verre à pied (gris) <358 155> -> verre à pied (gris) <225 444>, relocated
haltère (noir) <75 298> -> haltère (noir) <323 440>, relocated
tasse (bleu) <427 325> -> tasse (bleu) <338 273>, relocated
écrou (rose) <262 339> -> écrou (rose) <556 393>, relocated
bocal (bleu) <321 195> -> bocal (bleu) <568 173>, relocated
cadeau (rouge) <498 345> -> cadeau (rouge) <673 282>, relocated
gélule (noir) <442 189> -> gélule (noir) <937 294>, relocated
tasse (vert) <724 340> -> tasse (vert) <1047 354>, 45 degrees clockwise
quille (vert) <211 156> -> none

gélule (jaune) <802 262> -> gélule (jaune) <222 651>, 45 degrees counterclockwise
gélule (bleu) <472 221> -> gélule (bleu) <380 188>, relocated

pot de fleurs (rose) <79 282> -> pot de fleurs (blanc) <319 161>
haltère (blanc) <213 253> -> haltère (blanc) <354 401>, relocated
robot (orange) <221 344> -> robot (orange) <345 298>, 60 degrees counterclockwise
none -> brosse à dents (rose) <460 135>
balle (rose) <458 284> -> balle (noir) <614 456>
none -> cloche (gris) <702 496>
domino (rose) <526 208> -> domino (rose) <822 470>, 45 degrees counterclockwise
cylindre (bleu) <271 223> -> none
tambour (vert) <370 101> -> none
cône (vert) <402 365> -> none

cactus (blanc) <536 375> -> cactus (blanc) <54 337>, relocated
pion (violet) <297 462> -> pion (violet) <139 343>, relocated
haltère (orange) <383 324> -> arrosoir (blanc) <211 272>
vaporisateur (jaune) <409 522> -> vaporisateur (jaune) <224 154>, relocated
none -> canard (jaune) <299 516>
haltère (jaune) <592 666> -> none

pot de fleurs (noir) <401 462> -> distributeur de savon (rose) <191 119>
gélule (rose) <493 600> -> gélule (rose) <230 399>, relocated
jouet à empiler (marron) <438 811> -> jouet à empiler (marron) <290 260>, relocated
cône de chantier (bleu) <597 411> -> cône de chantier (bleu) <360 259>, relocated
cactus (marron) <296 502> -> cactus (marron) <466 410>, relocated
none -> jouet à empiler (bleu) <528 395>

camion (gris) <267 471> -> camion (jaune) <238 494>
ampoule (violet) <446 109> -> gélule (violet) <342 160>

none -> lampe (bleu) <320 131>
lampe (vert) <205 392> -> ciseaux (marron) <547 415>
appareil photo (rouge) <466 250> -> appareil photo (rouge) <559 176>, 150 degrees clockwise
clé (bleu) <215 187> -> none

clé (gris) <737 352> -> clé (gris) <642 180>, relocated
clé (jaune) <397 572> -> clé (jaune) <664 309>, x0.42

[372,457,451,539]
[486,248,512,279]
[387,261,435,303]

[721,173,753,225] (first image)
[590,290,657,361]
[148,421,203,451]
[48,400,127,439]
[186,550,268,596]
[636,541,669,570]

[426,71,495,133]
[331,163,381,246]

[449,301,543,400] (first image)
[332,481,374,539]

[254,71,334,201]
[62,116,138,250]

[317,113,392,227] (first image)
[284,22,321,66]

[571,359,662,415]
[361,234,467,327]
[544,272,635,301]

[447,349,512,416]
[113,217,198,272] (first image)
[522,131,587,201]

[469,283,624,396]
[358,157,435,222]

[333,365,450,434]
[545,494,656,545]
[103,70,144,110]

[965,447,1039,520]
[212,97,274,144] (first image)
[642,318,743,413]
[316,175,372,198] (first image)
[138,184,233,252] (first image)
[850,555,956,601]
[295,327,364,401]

_Your objective_
A complete, exact copy of the entries is required.

_Reply to the task_
verre à pied (gris) <358 155> -> verre à pied (gris) <225 444>, relocated
haltère (noir) <75 298> -> haltère (noir) <323 440>, relocated
tasse (bleu) <427 325> -> tasse (bleu) <338 273>, relocated
écrou (rose) <262 339> -> écrou (rose) <556 393>, relocated
bocal (bleu) <321 195> -> bocal (bleu) <568 173>, relocated
cadeau (rouge) <498 345> -> cadeau (rouge) <673 282>, relocated
gélule (noir) <442 189> -> gélule (noir) <937 294>, relocated
tasse (vert) <724 340> -> tasse (vert) <1047 354>, 45 degrees clockwise
quille (vert) <211 156> -> none

gélule (jaune) <802 262> -> gélule (jaune) <222 651>, 45 degrees counterclockwise
gélule (bleu) <472 221> -> gélule (bleu) <380 188>, relocated

pot de fleurs (rose) <79 282> -> pot de fleurs (blanc) <319 161>
haltère (blanc) <213 253> -> haltère (blanc) <354 401>, relocated
robot (orange) <221 344> -> robot (orange) <345 298>, 60 degrees counterclockwise
none -> brosse à dents (rose) <460 135>
balle (rose) <458 284> -> balle (noir) <614 456>
none -> cloche (gris) <702 496>
domino (rose) <526 208> -> domino (rose) <822 470>, 45 degrees counterclockwise
cylindre (bleu) <271 223> -> none
tambour (vert) <370 101> -> none
cône (vert) <402 365> -> none

cactus (blanc) <536 375> -> cactus (blanc) <54 337>, relocated
pion (violet) <297 462> -> pion (violet) <139 343>, relocated
haltère (orange) <383 324> -> arrosoir (blanc) <211 272>
vaporisateur (jaune) <409 522> -> vaporisateur (jaune) <224 154>, relocated
none -> canard (jaune) <299 516>
haltère (jaune) <592 666> -> none

pot de fleurs (noir) <401 462> -> distributeur de savon (rose) <191 119>
gélule (rose) <493 600> -> gélule (rose) <230 399>, relocated
jouet à empiler (marron) <438 811> -> jouet à empiler (marron) <290 260>, relocated
cône de chantier (bleu) <597 411> -> cône de chantier (bleu) <360 259>, relocated
cactus (marron) <296 502> -> cactus (marron) <466 410>, relocated
none -> jouet à empiler (bleu) <528 395>

camion (gris) <267 471> -> camion (jaune) <238 494>
ampoule (violet) <446 109> -> gélule (violet) <342 160>

none -> lampe (bleu) <320 131>
lampe (vert) <205 392> -> ciseaux (marron) <547 415>
appareil photo (rouge) <466 250> -> appareil photo (rouge) <559 176>, 150 degrees clockwise
clé (bleu) <215 187> -> none

clé (gris) <737 352> -> clé (gris) <642 180>, relocated
clé (jaune) <397 572> -> clé (jaune) <664 309>, x0.42

[372,457,451,539]
[486,248,512,279]
[387,261,435,303]

[721,173,753,225] (first image)
[590,290,657,361]
[148,421,203,451]
[48,400,127,439]
[186,550,268,596]
[636,541,669,570]

[426,71,495,133]
[331,163,381,246]

[449,301,543,400] (first image)
[332,481,374,539]

[254,71,334,201]
[62,116,138,250]

[317,113,392,227] (first image)
[284,22,321,66]

[571,359,662,415]
[361,234,467,327]
[544,272,635,301]

[447,349,512,416]
[113,217,198,272] (first image)
[522,131,587,201]

[469,283,624,396]
[358,157,435,222]

[333,365,450,434]
[545,494,656,545]
[103,70,144,110]

[965,447,1039,520]
[212,97,274,144] (first image)
[642,318,743,413]
[316,175,372,198] (first image)
[138,184,233,252] (first image)
[850,555,956,601]
[295,327,364,401]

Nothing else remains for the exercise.